== Segment start ==

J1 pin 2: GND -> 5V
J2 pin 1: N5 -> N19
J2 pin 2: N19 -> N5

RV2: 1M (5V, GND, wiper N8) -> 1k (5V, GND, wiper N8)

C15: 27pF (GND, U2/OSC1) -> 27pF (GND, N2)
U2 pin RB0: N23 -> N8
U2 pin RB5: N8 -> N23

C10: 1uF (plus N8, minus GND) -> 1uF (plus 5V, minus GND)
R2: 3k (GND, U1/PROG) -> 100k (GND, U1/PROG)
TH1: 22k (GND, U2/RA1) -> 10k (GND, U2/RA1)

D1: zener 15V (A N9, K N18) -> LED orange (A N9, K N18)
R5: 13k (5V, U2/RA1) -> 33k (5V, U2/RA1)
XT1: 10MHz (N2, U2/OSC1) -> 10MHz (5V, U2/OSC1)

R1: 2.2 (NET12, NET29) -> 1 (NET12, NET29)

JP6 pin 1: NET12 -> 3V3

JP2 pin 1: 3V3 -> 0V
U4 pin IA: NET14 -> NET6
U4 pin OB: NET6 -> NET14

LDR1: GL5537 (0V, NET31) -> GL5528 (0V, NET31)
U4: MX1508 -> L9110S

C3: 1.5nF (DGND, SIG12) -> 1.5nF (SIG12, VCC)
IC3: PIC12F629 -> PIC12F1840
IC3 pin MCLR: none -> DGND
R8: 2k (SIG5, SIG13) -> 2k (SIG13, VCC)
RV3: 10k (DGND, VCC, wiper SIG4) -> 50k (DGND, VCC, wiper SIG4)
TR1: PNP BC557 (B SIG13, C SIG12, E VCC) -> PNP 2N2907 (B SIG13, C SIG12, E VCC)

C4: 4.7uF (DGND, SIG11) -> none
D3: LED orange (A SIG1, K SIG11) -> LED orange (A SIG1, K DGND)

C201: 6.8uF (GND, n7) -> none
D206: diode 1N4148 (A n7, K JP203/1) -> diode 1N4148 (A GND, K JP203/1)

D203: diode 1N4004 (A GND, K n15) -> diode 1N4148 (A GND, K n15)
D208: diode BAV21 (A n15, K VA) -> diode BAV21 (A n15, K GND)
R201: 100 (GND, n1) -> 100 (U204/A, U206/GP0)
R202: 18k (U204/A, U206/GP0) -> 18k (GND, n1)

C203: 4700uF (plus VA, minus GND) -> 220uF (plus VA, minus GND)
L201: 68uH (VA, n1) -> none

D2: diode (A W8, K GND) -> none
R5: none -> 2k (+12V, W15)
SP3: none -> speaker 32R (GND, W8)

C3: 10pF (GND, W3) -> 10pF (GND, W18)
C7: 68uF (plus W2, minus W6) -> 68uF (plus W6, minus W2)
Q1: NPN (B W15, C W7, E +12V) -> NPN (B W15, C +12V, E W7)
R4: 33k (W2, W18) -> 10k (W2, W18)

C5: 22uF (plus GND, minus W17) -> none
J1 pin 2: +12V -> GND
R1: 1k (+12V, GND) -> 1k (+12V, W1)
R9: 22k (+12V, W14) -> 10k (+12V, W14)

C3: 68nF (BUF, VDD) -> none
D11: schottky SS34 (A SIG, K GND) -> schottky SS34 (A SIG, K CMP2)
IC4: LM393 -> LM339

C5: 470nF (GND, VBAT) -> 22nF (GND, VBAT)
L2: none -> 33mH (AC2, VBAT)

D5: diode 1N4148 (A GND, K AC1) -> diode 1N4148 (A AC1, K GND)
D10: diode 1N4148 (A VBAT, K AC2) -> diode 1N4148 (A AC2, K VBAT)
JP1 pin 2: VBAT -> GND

== Segment end ==

TASK REQUIREMENTS: From the line holding "D203: diode 1N4004" down to the final line above, quote every line exactly and only those lines.

REPLY:
D203: diode 1N4004 (A GND, K n15) -> diode 1N4148 (A GND, K n15)
D208: diode BAV21 (A n15, K VA) -> diode BAV21 (A n15, K GND)
R201: 100 (GND, n1) -> 100 (U204/A, U206/GP0)
R202: 18k (U204/A, U206/GP0) -> 18k (GND, n1)

C203: 4700uF (plus VA, minus GND) -> 220uF (plus VA, minus GND)
L201: 68uH (VA, n1) -> none

D2: diode (A W8, K GND) -> none
R5: none -> 2k (+12V, W15)
SP3: none -> speaker 32R (GND, W8)

C3: 10pF (GND, W3) -> 10pF (GND, W18)
C7: 68uF (plus W2, minus W6) -> 68uF (plus W6, minus W2)
Q1: NPN (B W15, C W7, E +12V) -> NPN (B W15, C +12V, E W7)
R4: 33k (W2, W18) -> 10k (W2, W18)

C5: 22uF (plus GND, minus W17) -> none
J1 pin 2: +12V -> GND
R1: 1k (+12V, GND) -> 1k (+12V, W1)
R9: 22k (+12V, W14) -> 10k (+12V, W14)

C3: 68nF (BUF, VDD) -> none
D11: schottky SS34 (A SIG, K GND) -> schottky SS34 (A SIG, K CMP2)
IC4: LM393 -> LM339

C5: 470nF (GND, VBAT) -> 22nF (GND, VBAT)
L2: none -> 33mH (AC2, VBAT)

D5: diode 1N4148 (A GND, K AC1) -> diode 1N4148 (A AC1, K GND)
D10: diode 1N4148 (A VBAT, K AC2) -> diode 1N4148 (A AC2, K VBAT)
JP1 pin 2: VBAT -> GND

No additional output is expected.